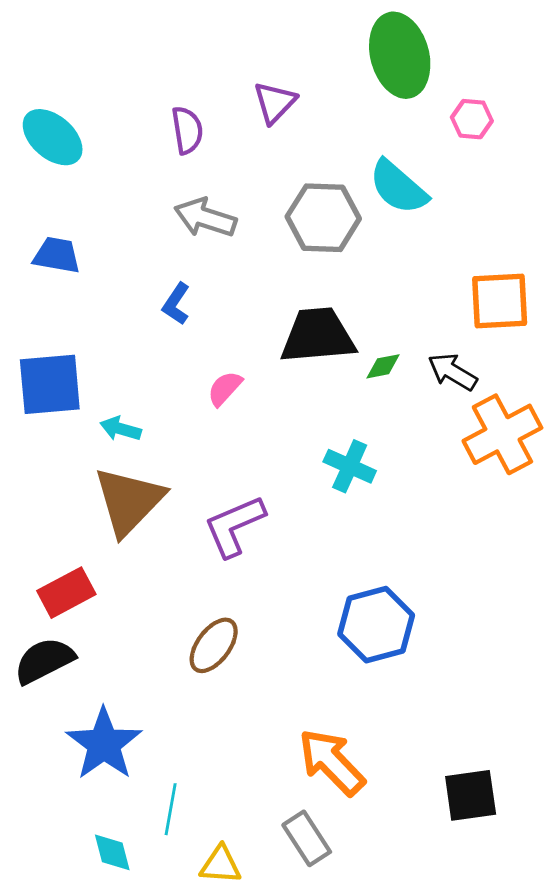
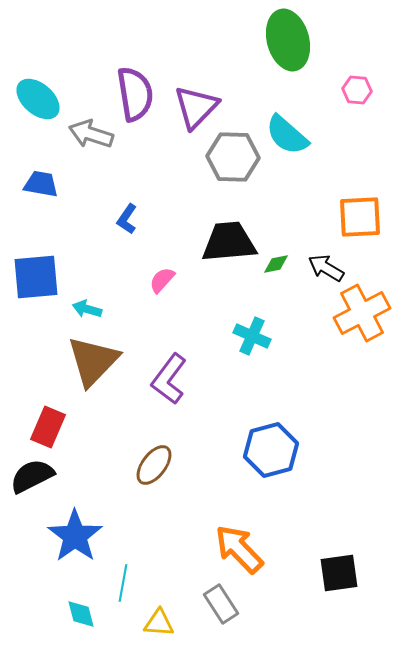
purple triangle: (275, 102) -> (196, 107), moved, size x1.4
pink hexagon: (472, 119) -> (357, 90), moved
purple semicircle: (187, 130) -> (135, 94), size x1.6
gray arrow: (205, 218) -> (91, 134), moved
purple L-shape: (234, 526) -> (169, 379), turned -30
red rectangle: (66, 593) -> (48, 427), turned -39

☆ ☆ ☆ ☆

(Exercise goal) Repeat all entries exactly, pictures excluded.

(Response area)
purple triangle: (275, 102) -> (196, 107), moved, size x1.4
pink hexagon: (472, 119) -> (357, 90), moved
purple semicircle: (187, 130) -> (135, 94), size x1.6
gray arrow: (205, 218) -> (91, 134), moved
purple L-shape: (234, 526) -> (169, 379), turned -30
red rectangle: (66, 593) -> (48, 427), turned -39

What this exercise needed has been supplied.